● DATA PROVIDED
# # #

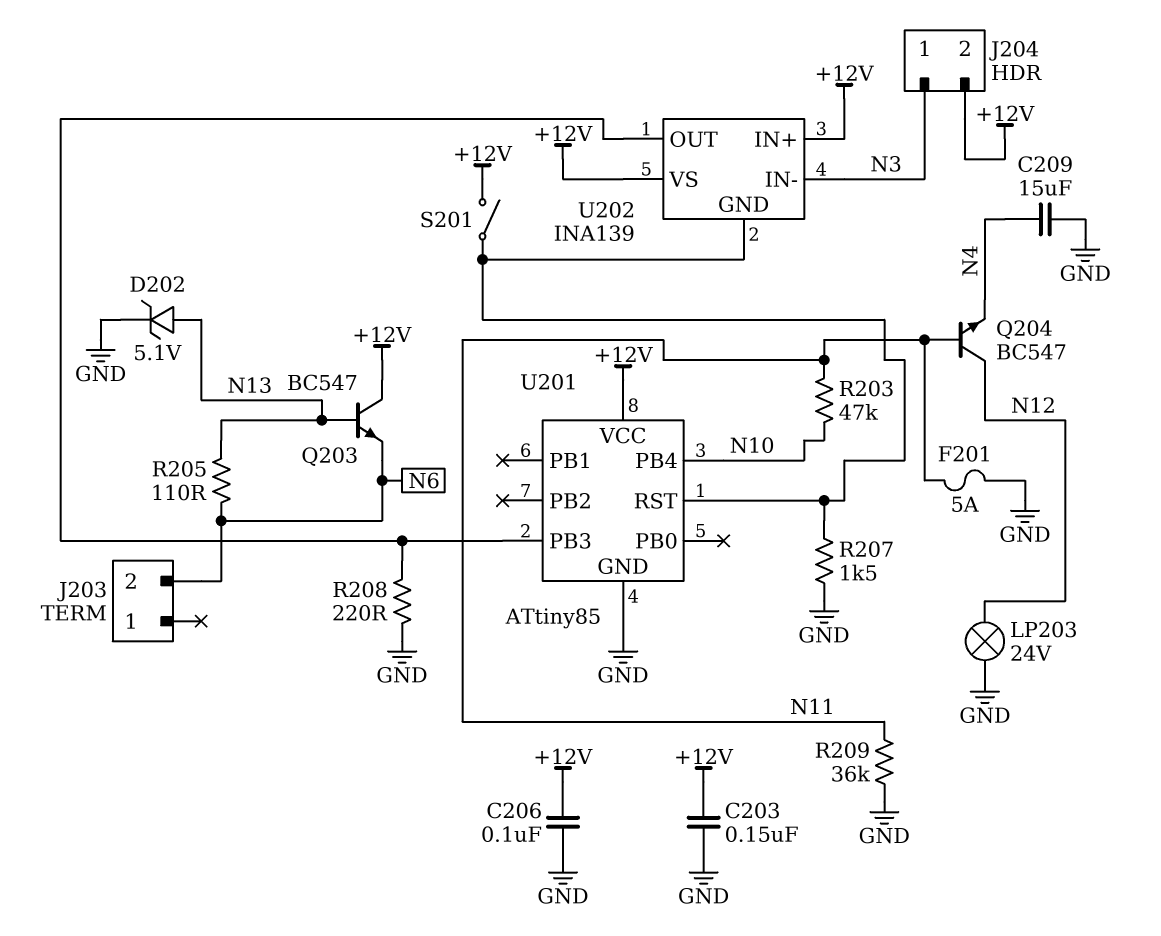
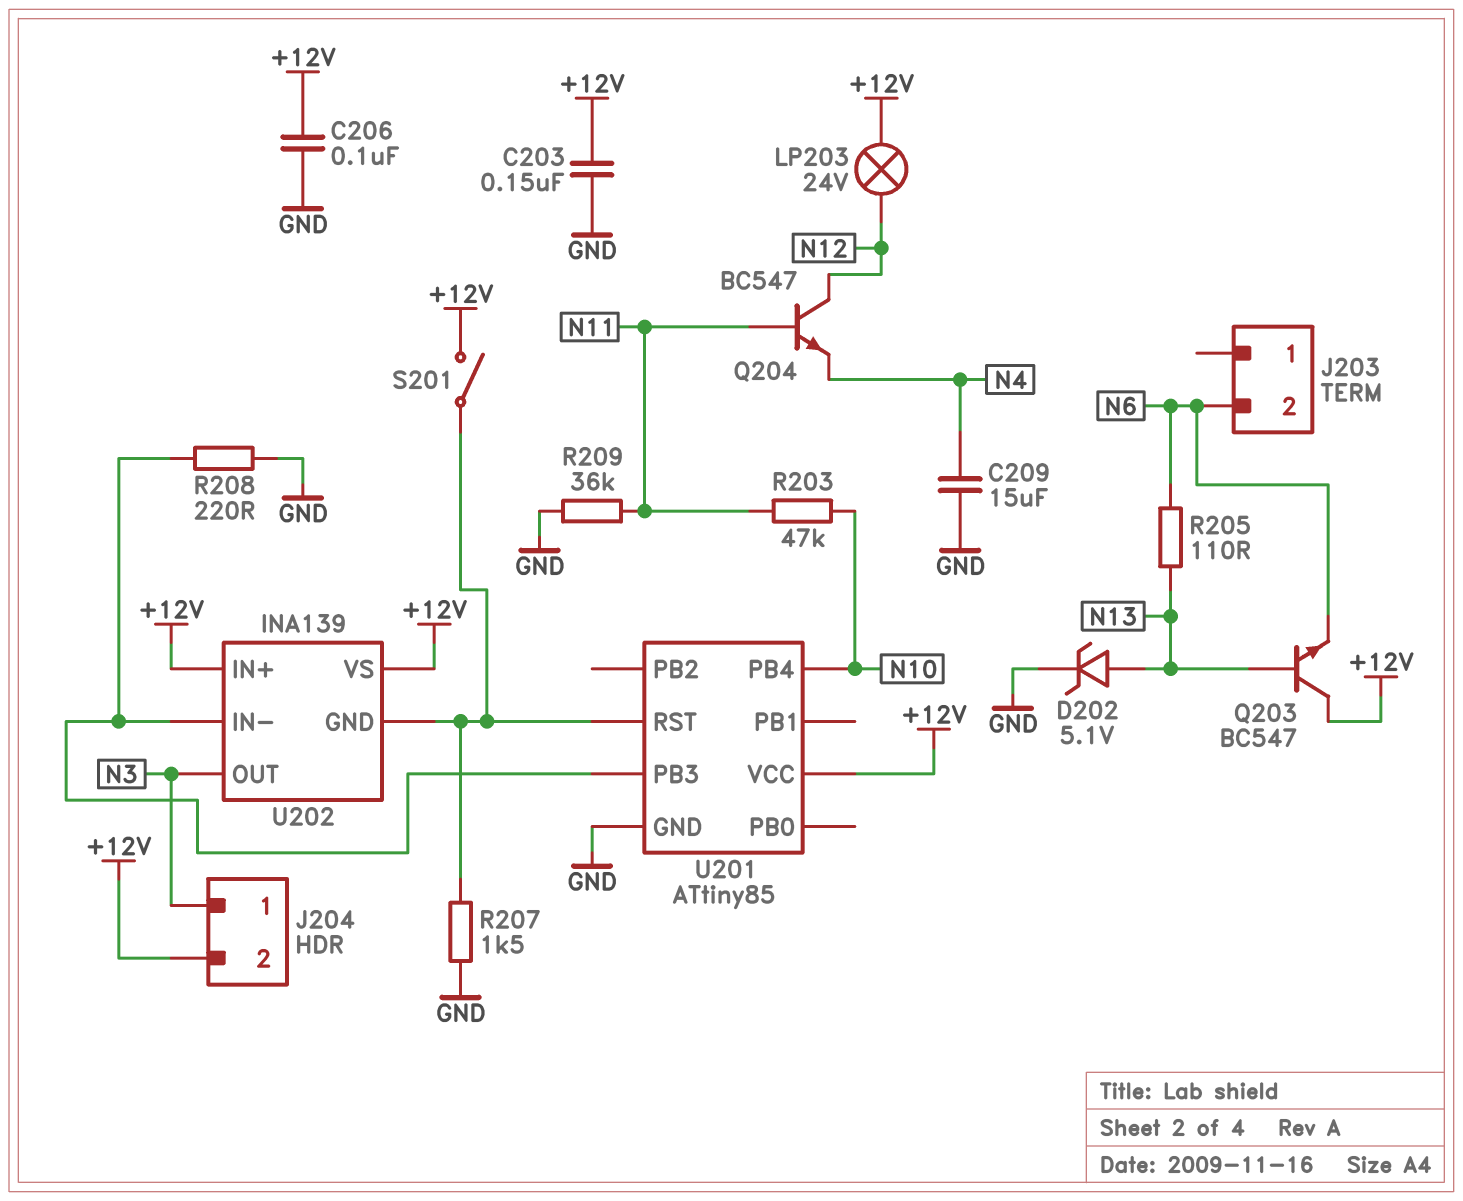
F201: 5A (GND, N11) -> none
LP203: lamp 24V (GND, N12) -> lamp 24V (+12V, N12)
U202 pin IN-: N3 -> U201/PB3
U202 pin OUT: U201/PB3 -> N3

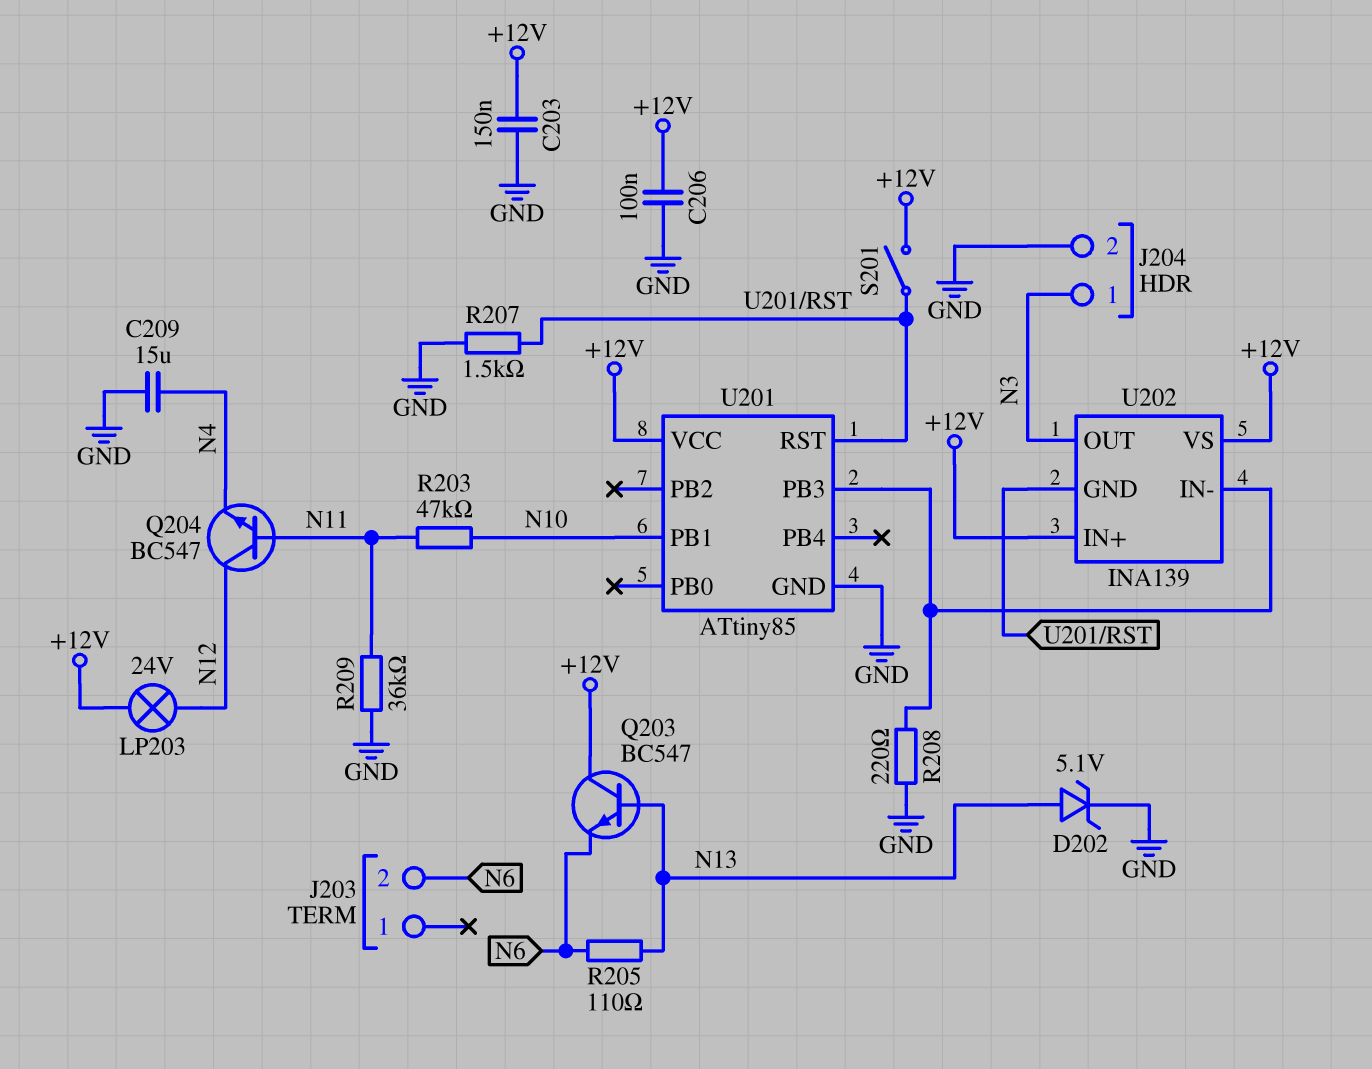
J204 pin 2: +12V -> GND
U201 pin PB1: none -> N10
U201 pin PB4: N10 -> none

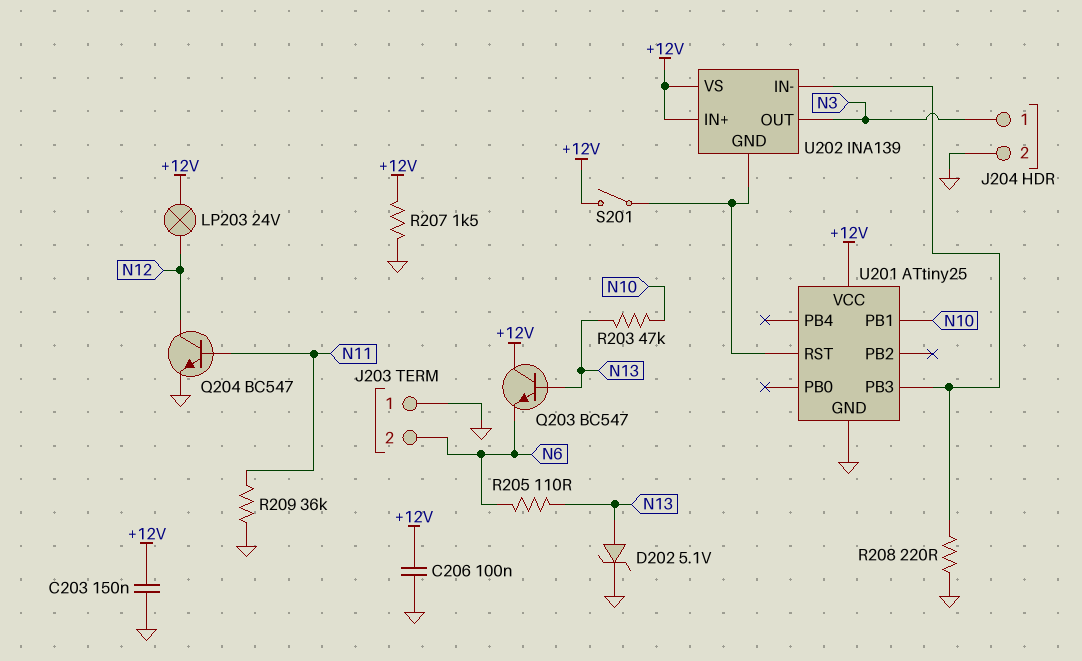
C209: 15uF (GND, N4) -> none
J203 pin 1: none -> GND
Q204: NPN BC547 (B N11, C N12, E N4) -> NPN BC547 (B N11, C N12, E GND)
R203: 47k (N10, N11) -> 47k (N10, N13)
R207: 1.5k (GND, U201/RST) -> 1.5k (+12V, GND)
U201: ATtiny85 -> ATtiny25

# # #

● WORK TASK
All lines in the entries above that include "none" should be found and copied.

● ANSWER SPACE
F201: 5A (GND, N11) -> none
U201 pin PB1: none -> N10
U201 pin PB4: N10 -> none
C209: 15uF (GND, N4) -> none
J203 pin 1: none -> GND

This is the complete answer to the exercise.